_What the task requires_
From the data below, set down exactly the lines between the one holding "DIGITS pin DIO: none -> D4" and the one holding "MATRIX pin CS: D12 -> A1", inclusive, and no others.

_Before-and-after change records_
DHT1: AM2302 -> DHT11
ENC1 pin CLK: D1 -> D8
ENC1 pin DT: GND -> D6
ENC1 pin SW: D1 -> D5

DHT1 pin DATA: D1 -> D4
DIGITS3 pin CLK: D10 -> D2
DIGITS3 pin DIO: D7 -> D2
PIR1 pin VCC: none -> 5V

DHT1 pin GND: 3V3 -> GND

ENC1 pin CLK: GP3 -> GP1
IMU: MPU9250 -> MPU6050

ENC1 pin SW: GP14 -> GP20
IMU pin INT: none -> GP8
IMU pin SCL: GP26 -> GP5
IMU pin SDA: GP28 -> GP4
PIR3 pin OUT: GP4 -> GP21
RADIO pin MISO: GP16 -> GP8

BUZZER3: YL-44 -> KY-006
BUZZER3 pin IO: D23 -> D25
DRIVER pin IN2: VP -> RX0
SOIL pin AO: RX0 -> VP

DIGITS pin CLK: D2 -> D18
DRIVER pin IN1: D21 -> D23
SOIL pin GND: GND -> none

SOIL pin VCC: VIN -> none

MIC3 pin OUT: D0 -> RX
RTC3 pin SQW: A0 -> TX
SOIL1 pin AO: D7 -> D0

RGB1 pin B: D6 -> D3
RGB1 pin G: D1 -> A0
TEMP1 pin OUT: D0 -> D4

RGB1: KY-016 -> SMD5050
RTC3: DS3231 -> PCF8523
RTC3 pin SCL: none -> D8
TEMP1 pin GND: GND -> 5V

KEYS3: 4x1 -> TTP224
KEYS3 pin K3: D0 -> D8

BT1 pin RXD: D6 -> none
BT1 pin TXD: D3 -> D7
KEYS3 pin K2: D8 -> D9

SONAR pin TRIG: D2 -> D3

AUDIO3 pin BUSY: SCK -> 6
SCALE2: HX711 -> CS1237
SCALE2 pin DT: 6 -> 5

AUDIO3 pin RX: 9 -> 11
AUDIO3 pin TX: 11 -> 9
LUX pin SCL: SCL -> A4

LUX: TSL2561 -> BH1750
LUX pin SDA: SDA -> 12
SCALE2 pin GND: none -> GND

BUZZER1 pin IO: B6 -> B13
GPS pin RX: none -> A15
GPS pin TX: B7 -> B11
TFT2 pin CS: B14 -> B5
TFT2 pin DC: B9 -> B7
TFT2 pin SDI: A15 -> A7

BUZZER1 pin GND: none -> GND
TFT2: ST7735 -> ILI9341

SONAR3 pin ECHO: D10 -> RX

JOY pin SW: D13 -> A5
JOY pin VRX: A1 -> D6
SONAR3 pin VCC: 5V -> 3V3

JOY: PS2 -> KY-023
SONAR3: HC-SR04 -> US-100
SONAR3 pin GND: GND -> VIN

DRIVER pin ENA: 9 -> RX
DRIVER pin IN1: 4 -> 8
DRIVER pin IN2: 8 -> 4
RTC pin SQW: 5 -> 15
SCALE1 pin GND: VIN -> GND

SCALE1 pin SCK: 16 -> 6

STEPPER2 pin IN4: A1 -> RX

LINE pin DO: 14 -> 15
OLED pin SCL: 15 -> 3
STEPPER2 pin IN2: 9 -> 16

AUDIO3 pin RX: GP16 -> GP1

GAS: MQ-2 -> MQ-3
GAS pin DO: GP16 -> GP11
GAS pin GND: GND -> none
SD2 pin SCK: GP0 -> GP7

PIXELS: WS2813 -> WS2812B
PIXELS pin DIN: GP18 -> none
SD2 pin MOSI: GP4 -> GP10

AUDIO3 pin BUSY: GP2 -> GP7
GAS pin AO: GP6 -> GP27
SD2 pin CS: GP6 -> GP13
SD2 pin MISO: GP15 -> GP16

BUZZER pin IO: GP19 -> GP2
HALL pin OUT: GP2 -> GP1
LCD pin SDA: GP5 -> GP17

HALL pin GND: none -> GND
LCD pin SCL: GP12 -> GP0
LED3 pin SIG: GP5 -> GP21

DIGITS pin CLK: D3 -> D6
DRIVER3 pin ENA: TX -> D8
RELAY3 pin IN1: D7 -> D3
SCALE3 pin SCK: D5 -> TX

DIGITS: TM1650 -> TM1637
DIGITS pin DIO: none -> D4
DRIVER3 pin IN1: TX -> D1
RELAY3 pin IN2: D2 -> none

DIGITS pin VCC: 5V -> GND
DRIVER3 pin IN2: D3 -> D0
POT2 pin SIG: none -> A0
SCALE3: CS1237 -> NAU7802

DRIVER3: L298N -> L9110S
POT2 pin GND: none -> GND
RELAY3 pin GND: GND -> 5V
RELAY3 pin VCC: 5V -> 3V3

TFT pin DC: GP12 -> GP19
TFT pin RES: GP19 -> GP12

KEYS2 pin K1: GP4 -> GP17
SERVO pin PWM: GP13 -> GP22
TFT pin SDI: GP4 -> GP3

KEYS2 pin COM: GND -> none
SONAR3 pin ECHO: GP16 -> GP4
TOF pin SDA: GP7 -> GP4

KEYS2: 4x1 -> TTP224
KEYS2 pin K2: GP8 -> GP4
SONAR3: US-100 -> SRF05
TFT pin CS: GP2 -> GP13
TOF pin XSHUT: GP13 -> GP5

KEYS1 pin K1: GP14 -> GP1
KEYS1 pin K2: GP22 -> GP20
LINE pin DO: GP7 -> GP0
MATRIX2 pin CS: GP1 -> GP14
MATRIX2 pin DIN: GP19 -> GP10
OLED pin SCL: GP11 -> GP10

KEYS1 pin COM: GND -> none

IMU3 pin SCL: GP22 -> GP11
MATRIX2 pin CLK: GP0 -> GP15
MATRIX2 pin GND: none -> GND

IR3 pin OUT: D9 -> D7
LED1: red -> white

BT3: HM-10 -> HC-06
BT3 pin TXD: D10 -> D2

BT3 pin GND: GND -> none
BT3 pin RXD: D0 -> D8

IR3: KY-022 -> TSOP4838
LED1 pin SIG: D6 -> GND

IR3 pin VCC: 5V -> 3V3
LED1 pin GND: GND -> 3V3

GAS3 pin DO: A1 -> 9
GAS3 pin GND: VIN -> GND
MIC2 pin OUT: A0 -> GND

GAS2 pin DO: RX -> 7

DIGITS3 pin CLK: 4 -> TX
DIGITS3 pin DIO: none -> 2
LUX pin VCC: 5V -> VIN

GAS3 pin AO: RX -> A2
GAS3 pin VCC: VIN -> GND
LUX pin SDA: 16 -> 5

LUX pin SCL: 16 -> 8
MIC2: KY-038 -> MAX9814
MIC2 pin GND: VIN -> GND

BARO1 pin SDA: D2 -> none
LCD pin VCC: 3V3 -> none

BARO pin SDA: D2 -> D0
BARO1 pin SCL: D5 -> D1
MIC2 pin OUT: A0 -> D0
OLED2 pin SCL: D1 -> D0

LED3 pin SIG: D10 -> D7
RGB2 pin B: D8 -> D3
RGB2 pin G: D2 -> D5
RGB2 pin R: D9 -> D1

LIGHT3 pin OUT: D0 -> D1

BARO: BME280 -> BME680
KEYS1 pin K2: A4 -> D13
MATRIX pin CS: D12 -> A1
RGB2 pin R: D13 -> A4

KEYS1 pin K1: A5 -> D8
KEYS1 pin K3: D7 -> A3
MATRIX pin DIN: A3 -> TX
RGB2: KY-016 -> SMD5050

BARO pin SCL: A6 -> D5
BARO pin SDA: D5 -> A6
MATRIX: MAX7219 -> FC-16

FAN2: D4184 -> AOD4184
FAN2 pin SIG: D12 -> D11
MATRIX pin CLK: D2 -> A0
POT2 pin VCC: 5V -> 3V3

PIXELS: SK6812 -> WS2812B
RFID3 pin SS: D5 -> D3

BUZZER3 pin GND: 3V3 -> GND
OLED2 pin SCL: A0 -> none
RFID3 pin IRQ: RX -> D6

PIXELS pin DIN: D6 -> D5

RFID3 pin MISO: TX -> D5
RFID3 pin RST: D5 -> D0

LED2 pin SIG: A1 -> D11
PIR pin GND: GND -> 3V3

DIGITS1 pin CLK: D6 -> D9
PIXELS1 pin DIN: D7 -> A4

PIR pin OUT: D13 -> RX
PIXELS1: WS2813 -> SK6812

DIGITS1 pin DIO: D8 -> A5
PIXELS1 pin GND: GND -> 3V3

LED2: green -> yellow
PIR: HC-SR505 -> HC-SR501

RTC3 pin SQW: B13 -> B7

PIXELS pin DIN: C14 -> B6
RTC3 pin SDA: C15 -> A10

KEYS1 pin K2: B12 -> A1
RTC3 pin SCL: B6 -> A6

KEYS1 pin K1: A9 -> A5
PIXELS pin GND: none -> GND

_Completed task_
DIGITS pin DIO: none -> D4
DRIVER3 pin IN1: TX -> D1
RELAY3 pin IN2: D2 -> none

DIGITS pin VCC: 5V -> GND
DRIVER3 pin IN2: D3 -> D0
POT2 pin SIG: none -> A0
SCALE3: CS1237 -> NAU7802

DRIVER3: L298N -> L9110S
POT2 pin GND: none -> GND
RELAY3 pin GND: GND -> 5V
RELAY3 pin VCC: 5V -> 3V3

TFT pin DC: GP12 -> GP19
TFT pin RES: GP19 -> GP12

KEYS2 pin K1: GP4 -> GP17
SERVO pin PWM: GP13 -> GP22
TFT pin SDI: GP4 -> GP3

KEYS2 pin COM: GND -> none
SONAR3 pin ECHO: GP16 -> GP4
TOF pin SDA: GP7 -> GP4

KEYS2: 4x1 -> TTP224
KEYS2 pin K2: GP8 -> GP4
SONAR3: US-100 -> SRF05
TFT pin CS: GP2 -> GP13
TOF pin XSHUT: GP13 -> GP5

KEYS1 pin K1: GP14 -> GP1
KEYS1 pin K2: GP22 -> GP20
LINE pin DO: GP7 -> GP0
MATRIX2 pin CS: GP1 -> GP14
MATRIX2 pin DIN: GP19 -> GP10
OLED pin SCL: GP11 -> GP10

KEYS1 pin COM: GND -> none

IMU3 pin SCL: GP22 -> GP11
MATRIX2 pin CLK: GP0 -> GP15
MATRIX2 pin GND: none -> GND

IR3 pin OUT: D9 -> D7
LED1: red -> white

BT3: HM-10 -> HC-06
BT3 pin TXD: D10 -> D2

BT3 pin GND: GND -> none
BT3 pin RXD: D0 -> D8

IR3: KY-022 -> TSOP4838
LED1 pin SIG: D6 -> GND

IR3 pin VCC: 5V -> 3V3
LED1 pin GND: GND -> 3V3

GAS3 pin DO: A1 -> 9
GAS3 pin GND: VIN -> GND
MIC2 pin OUT: A0 -> GND

GAS2 pin DO: RX -> 7

DIGITS3 pin CLK: 4 -> TX
DIGITS3 pin DIO: none -> 2
LUX pin VCC: 5V -> VIN

GAS3 pin AO: RX -> A2
GAS3 pin VCC: VIN -> GND
LUX pin SDA: 16 -> 5

LUX pin SCL: 16 -> 8
MIC2: KY-038 -> MAX9814
MIC2 pin GND: VIN -> GND

BARO1 pin SDA: D2 -> none
LCD pin VCC: 3V3 -> none

BARO pin SDA: D2 -> D0
BARO1 pin SCL: D5 -> D1
MIC2 pin OUT: A0 -> D0
OLED2 pin SCL: D1 -> D0

LED3 pin SIG: D10 -> D7
RGB2 pin B: D8 -> D3
RGB2 pin G: D2 -> D5
RGB2 pin R: D9 -> D1

LIGHT3 pin OUT: D0 -> D1

BARO: BME280 -> BME680
KEYS1 pin K2: A4 -> D13
MATRIX pin CS: D12 -> A1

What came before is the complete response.